● Exercise description: Line by line, copy the entries exactly, excluding the pictures.

Scene comparison data
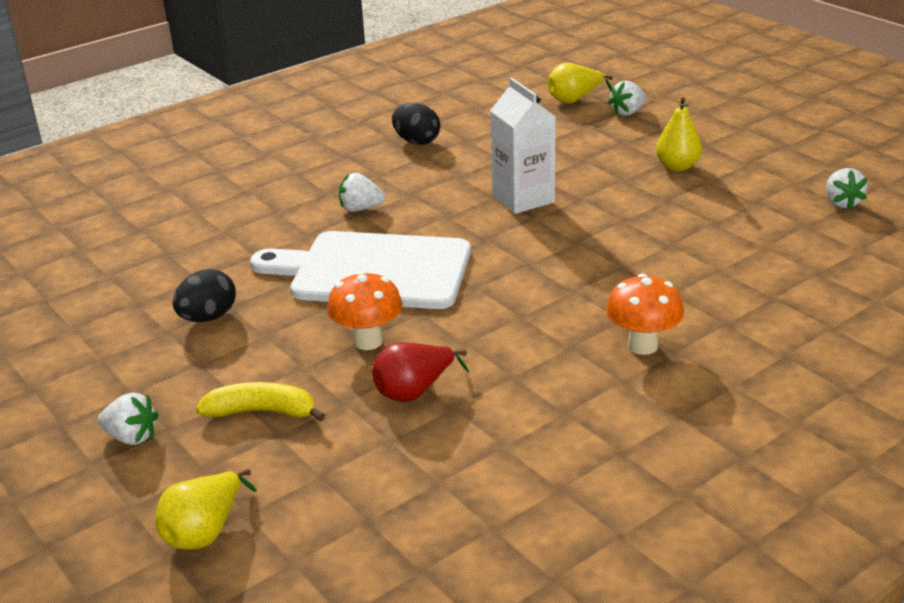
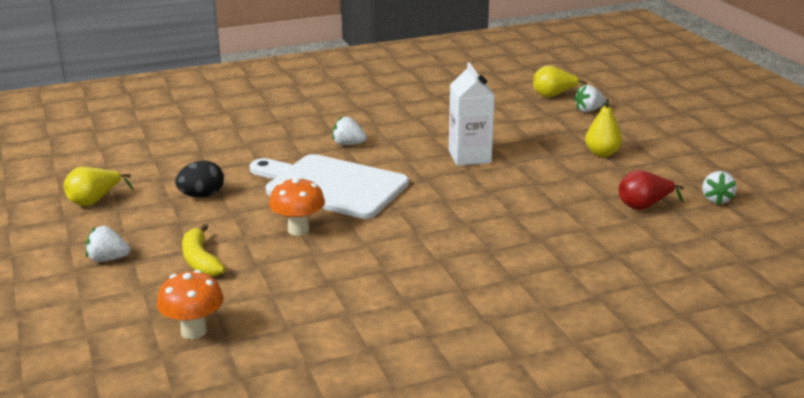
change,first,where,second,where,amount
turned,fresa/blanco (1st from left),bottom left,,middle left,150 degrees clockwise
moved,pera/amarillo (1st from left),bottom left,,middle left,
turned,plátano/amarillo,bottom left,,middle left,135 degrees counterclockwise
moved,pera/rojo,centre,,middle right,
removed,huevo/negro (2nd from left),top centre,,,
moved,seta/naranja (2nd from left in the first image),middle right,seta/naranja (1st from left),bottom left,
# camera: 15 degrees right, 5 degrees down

● Reply:
change,first,where,second,where,amount
turned,fresa/blanco (1st from left),bottom left,,middle left,150 degrees clockwise
moved,pera/amarillo (1st from left),bottom left,,middle left,
turned,plátano/amarillo,bottom left,,middle left,135 degrees counterclockwise
moved,pera/rojo,centre,,middle right,
removed,huevo/negro (2nd from left),top centre,,,
moved,seta/naranja (2nd from left in the first image),middle right,seta/naranja (1st from left),bottom left,
# camera: 15 degrees right, 5 degrees down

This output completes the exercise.